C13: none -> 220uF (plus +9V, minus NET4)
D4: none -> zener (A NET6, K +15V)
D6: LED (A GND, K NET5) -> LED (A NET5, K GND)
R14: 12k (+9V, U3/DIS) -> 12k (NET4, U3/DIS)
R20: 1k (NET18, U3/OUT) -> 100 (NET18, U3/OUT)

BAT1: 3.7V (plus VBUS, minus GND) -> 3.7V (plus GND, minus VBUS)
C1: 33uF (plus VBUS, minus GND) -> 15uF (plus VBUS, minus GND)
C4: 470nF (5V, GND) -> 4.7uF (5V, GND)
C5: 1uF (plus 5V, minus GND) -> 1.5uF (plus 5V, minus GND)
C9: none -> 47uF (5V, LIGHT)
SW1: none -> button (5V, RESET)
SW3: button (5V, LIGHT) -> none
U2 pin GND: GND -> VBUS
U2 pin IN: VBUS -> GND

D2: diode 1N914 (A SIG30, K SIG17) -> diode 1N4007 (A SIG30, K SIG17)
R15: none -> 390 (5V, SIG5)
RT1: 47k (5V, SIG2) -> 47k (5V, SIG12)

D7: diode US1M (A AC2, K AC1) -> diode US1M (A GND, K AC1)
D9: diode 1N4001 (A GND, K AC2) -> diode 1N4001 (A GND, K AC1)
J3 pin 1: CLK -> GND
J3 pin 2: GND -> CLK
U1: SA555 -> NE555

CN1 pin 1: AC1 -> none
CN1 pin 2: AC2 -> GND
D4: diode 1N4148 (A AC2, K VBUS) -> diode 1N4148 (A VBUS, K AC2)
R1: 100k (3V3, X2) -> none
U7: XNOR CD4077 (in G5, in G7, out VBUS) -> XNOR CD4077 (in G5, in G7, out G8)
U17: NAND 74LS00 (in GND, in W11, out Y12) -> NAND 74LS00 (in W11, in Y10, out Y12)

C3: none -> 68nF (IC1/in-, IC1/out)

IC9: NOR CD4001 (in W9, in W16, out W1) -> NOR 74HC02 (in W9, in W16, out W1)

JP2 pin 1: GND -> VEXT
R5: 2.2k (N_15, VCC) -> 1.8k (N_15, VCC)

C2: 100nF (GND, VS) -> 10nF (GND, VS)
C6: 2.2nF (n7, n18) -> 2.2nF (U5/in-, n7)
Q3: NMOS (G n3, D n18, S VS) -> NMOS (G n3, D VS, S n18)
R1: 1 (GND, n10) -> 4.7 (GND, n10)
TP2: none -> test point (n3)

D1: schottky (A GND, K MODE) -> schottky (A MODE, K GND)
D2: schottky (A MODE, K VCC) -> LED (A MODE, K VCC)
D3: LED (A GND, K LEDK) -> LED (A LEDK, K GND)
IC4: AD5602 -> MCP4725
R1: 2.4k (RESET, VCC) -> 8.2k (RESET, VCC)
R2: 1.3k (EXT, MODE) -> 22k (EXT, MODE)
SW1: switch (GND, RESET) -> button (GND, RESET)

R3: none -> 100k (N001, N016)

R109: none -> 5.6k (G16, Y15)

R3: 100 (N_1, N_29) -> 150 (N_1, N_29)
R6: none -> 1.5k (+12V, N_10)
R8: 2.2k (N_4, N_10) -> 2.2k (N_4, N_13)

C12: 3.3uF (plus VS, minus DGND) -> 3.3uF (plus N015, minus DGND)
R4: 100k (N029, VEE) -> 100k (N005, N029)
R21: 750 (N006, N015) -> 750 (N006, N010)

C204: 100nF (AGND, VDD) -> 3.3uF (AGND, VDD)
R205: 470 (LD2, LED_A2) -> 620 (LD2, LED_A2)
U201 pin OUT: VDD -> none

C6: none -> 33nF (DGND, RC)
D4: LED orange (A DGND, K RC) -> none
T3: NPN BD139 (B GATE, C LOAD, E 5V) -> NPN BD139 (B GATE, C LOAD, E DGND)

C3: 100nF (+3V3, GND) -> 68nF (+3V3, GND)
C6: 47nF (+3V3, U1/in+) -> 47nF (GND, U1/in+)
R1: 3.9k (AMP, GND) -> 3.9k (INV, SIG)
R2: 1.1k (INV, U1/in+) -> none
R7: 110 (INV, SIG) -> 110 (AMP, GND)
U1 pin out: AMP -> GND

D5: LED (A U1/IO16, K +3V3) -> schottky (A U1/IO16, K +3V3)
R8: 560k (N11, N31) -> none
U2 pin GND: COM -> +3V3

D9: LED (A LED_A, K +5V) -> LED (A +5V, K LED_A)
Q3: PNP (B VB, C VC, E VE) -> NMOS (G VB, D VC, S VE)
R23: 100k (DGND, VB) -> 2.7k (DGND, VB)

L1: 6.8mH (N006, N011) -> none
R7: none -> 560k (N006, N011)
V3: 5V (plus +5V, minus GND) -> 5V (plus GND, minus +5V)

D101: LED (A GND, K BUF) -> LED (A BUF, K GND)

» Problem to work on: Could you find each line in the entries that contains the string "MODE" and copy it?

» Your response:
D1: schottky (A GND, K MODE) -> schottky (A MODE, K GND)
D2: schottky (A MODE, K VCC) -> LED (A MODE, K VCC)
R2: 1.3k (EXT, MODE) -> 22k (EXT, MODE)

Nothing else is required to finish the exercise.